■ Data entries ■
>>>>

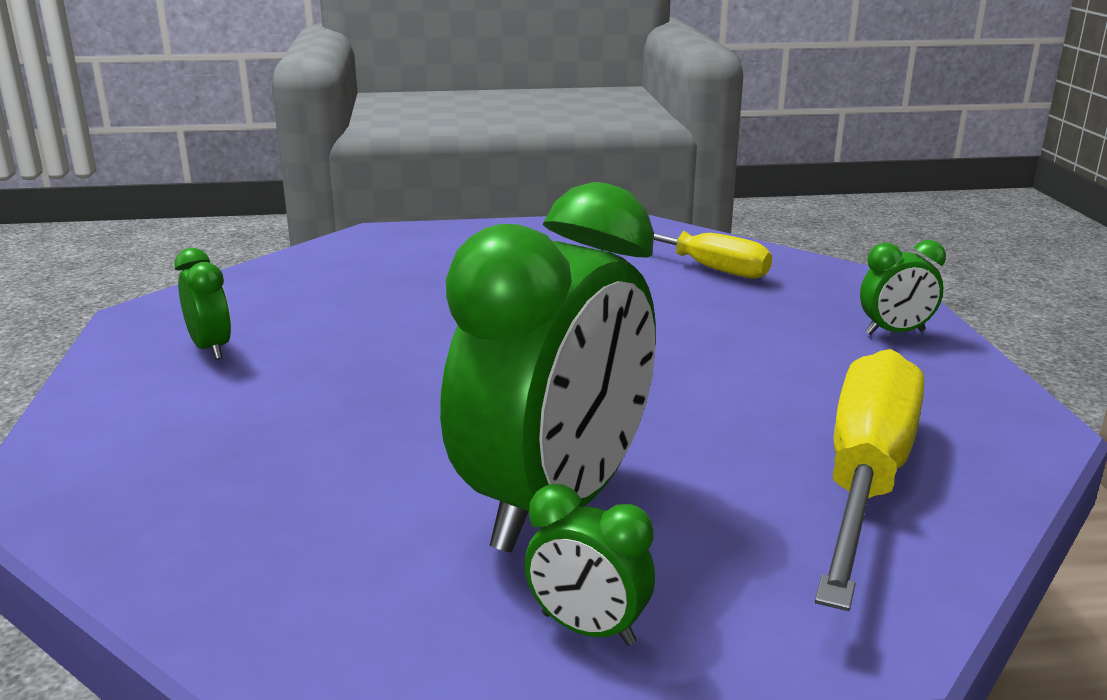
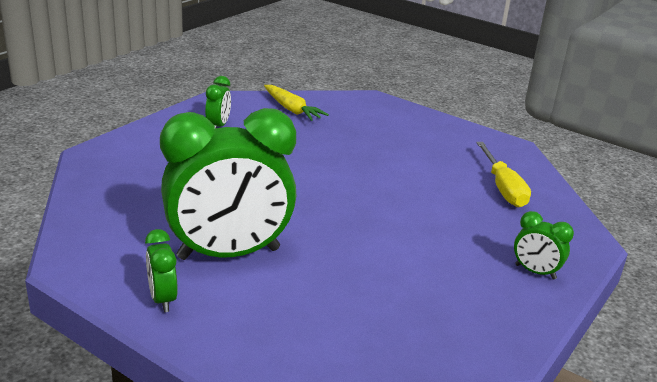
camera: 40 degrees right, 5 degrees up
(289, 284) = (292, 110): none -> yellow carrot
(865, 479) = (366, 319): yellow screwdriver -> none

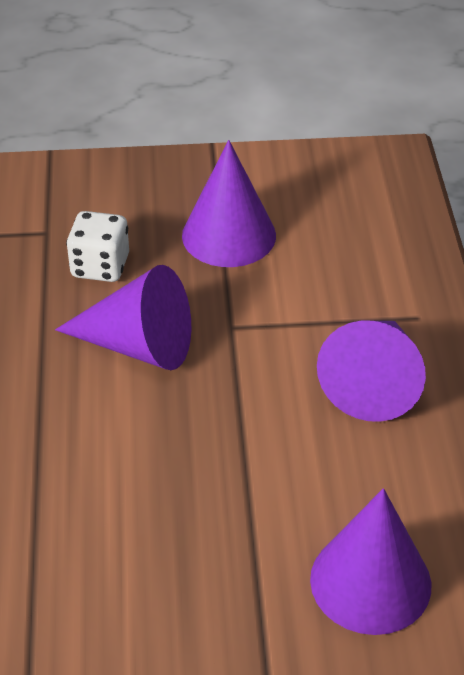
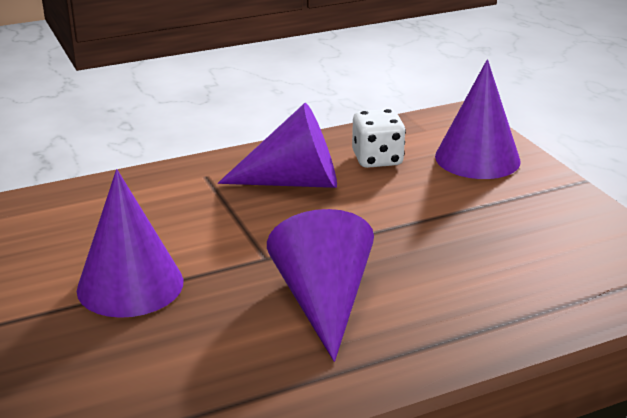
camera: 110 degrees left, 15 degrees down
(100, 266) = (217, 358): white dice -> white dice (377, 159)

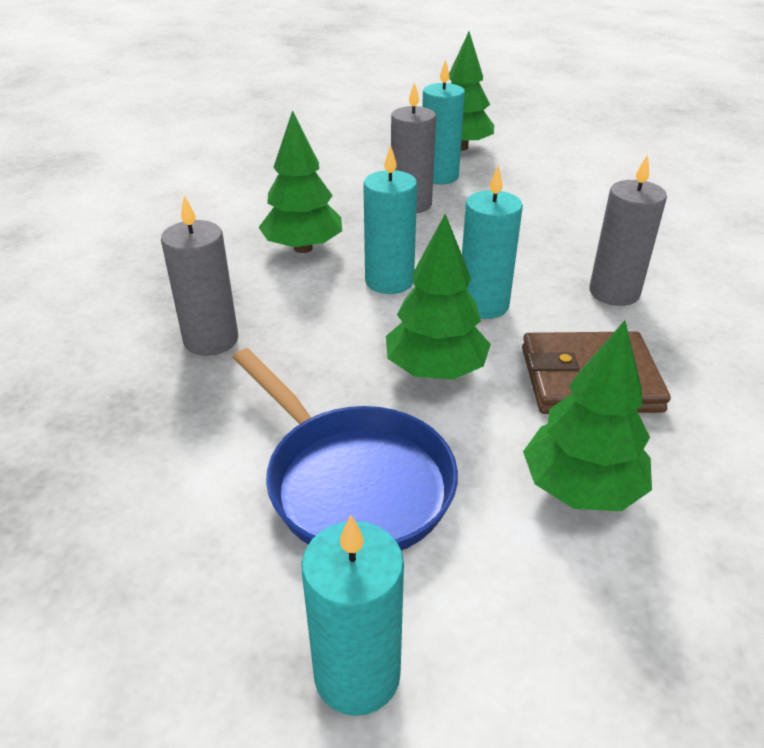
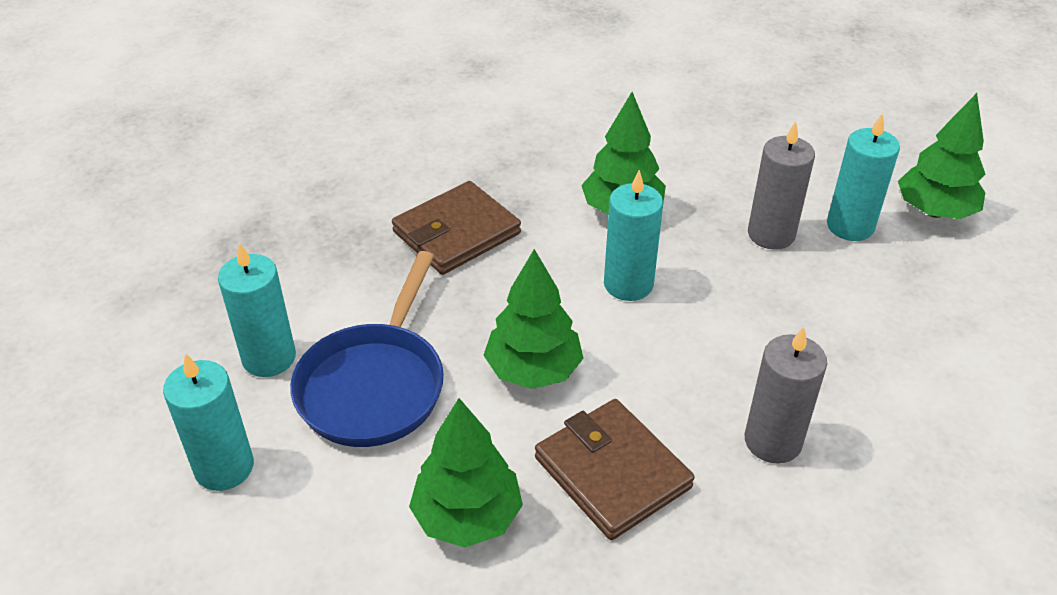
camera: 55 degrees right, 5 degrees up
(211, 340) = (456, 233): grey candle -> brown wallet
(483, 305) = (654, 358): turquoise candle -> turquoise candle (269, 358)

<<<<

■ ASSIGNED TASK ■
At the line containing "camera: 55 degrees right, 5 degrees up", start copying. Continue exactly through the final line of the entries above and stop there.

■ RESPONSE FOR THIS EXERCISE ■
camera: 55 degrees right, 5 degrees up
(211, 340) = (456, 233): grey candle -> brown wallet
(483, 305) = (654, 358): turquoise candle -> turquoise candle (269, 358)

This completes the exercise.